● **What to do**
The records that follow are to be given again exactly. Do not carry over any image.

-- Opening Marker --

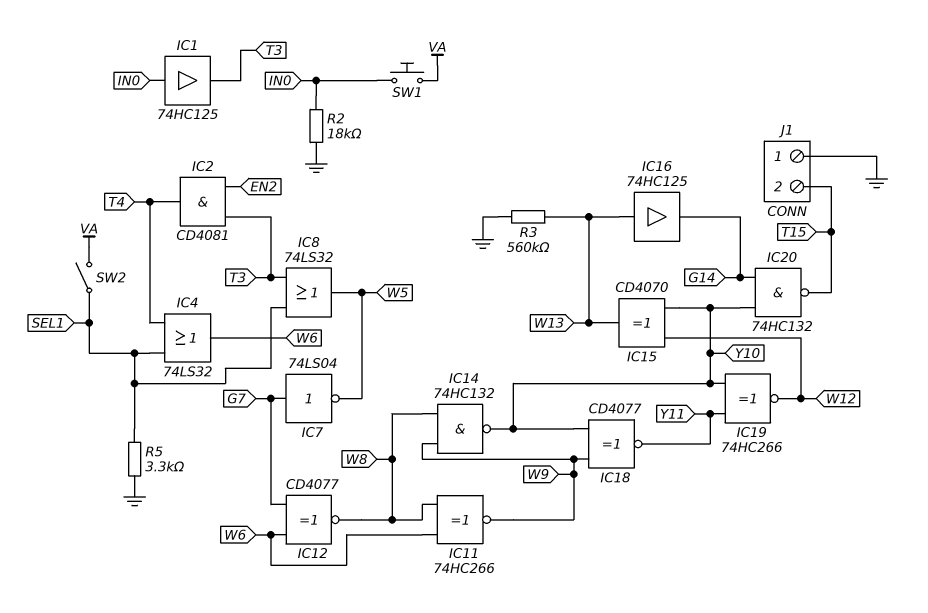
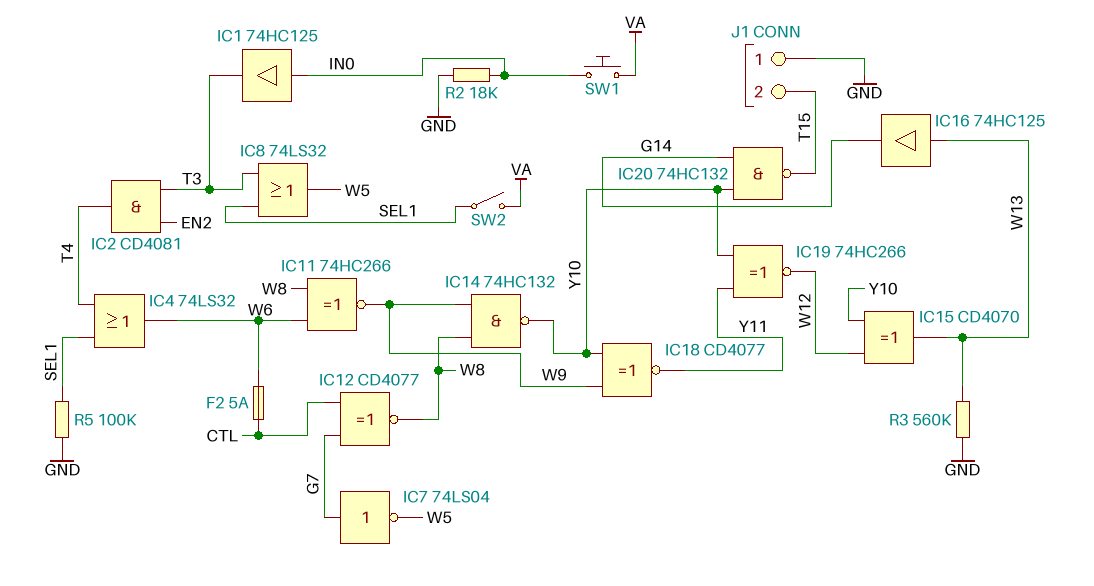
F2: none -> 5A (CTL, W6)
IC12: XNOR CD4077 (in G7, in W6, out W8) -> XNOR CD4077 (in CTL, in G7, out W8)
R5: 3.3k (GND, SEL1) -> 100k (GND, SEL1)

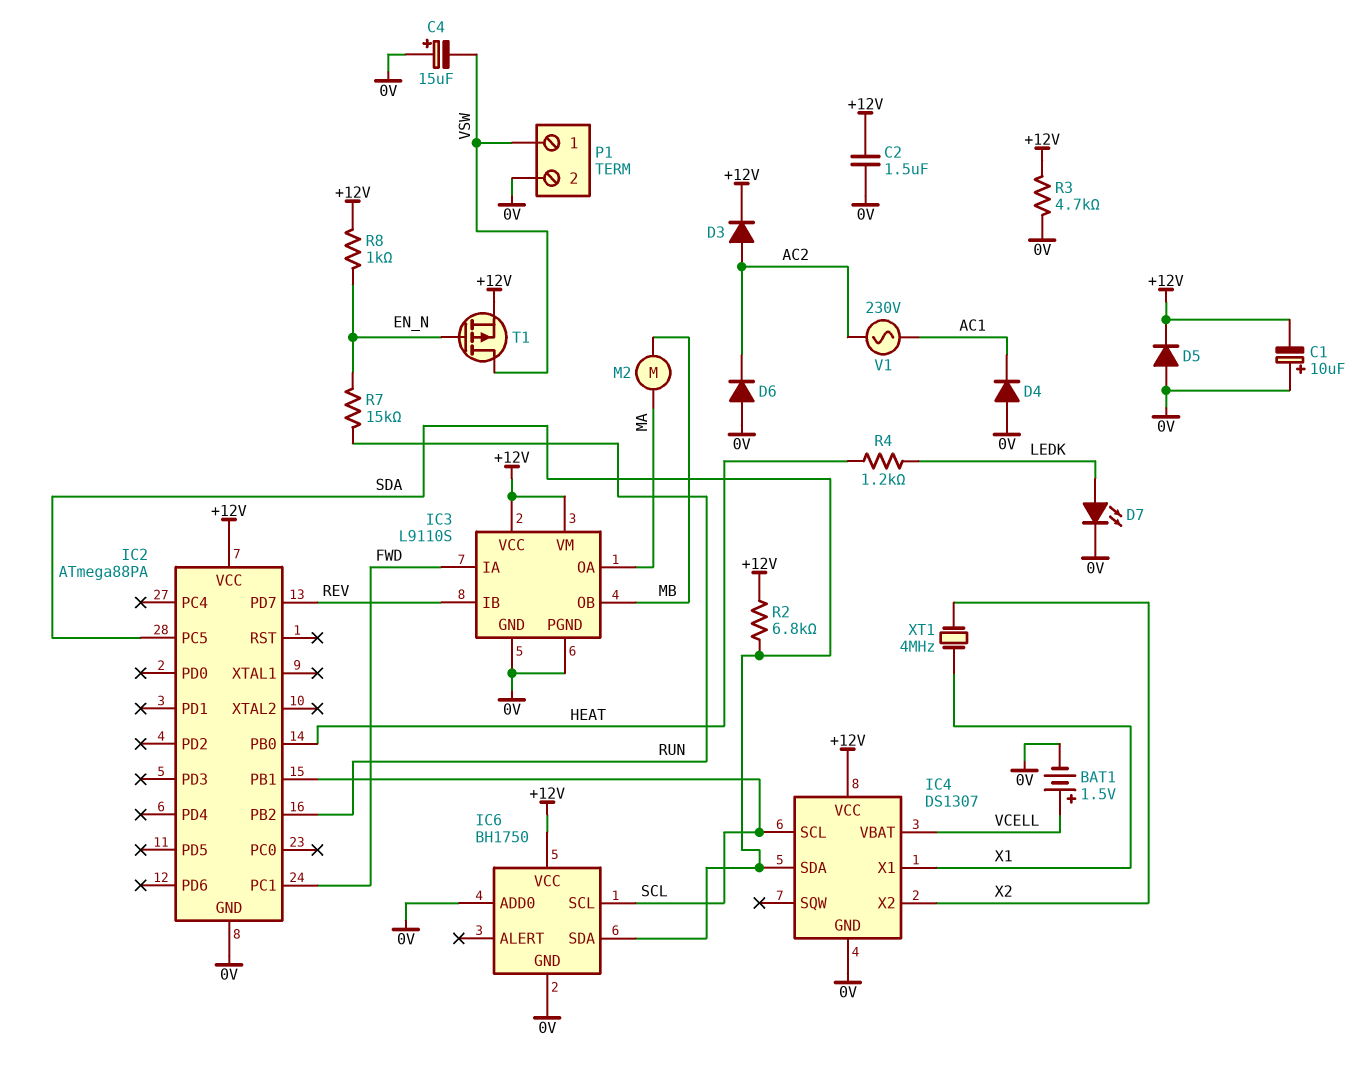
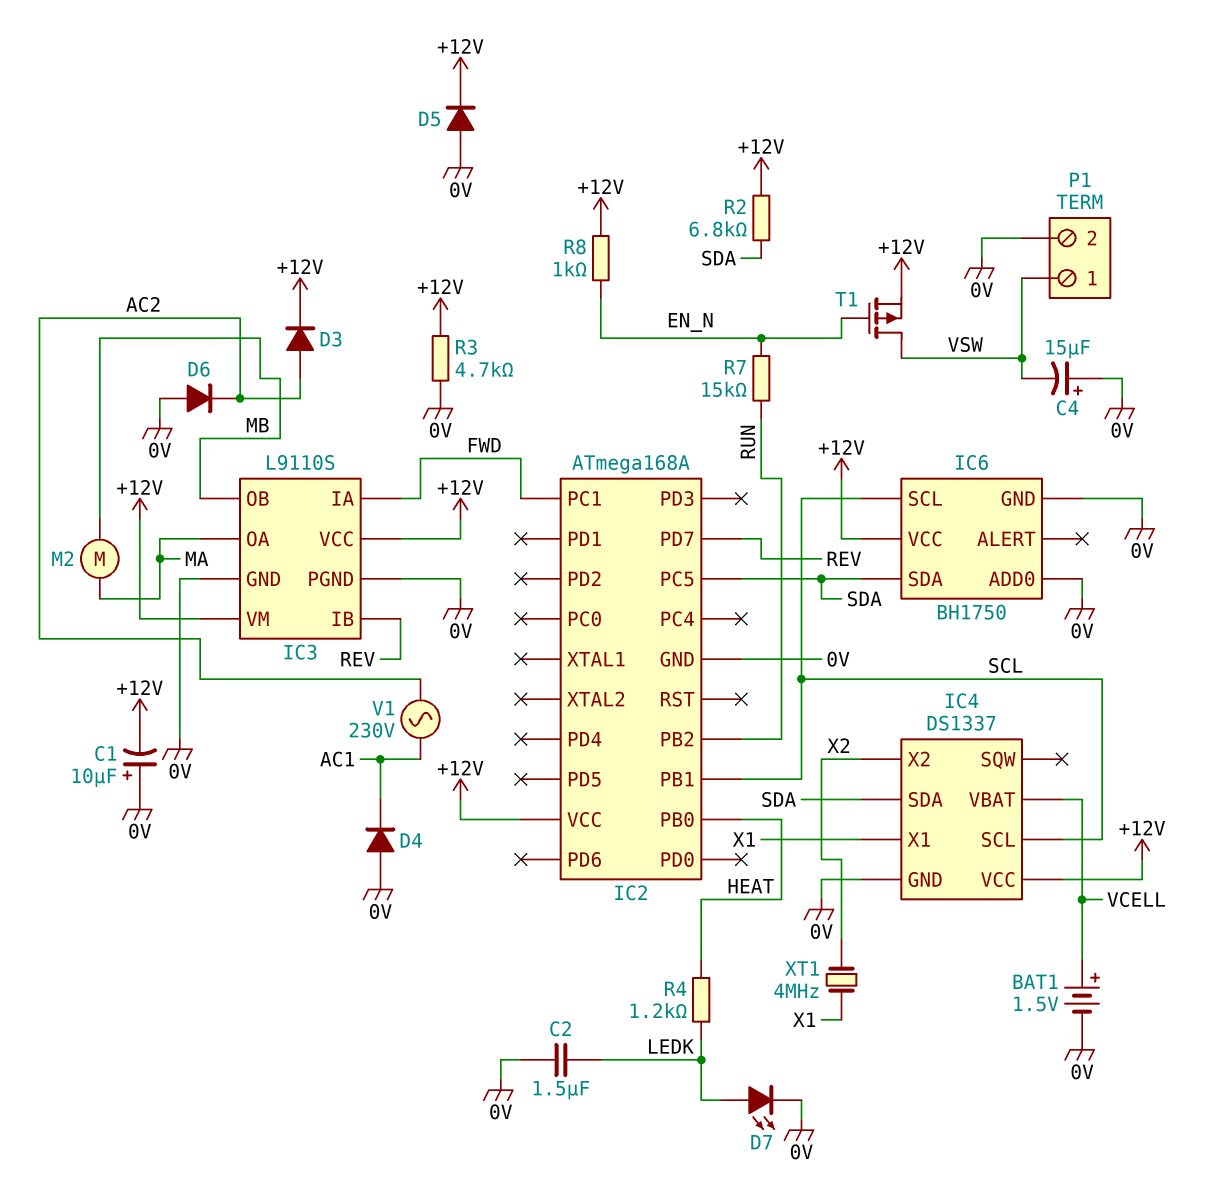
C2: 1.5uF (+12V, 0V) -> 1.5uF (0V, LEDK)
IC2: ATmega88PA -> ATmega168A
IC4: DS1307 -> DS1337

-- Closing Marker --

● **Task response**
F2: none -> 5A (CTL, W6)
IC12: XNOR CD4077 (in G7, in W6, out W8) -> XNOR CD4077 (in CTL, in G7, out W8)
R5: 3.3k (GND, SEL1) -> 100k (GND, SEL1)

C2: 1.5uF (+12V, 0V) -> 1.5uF (0V, LEDK)
IC2: ATmega88PA -> ATmega168A
IC4: DS1307 -> DS1337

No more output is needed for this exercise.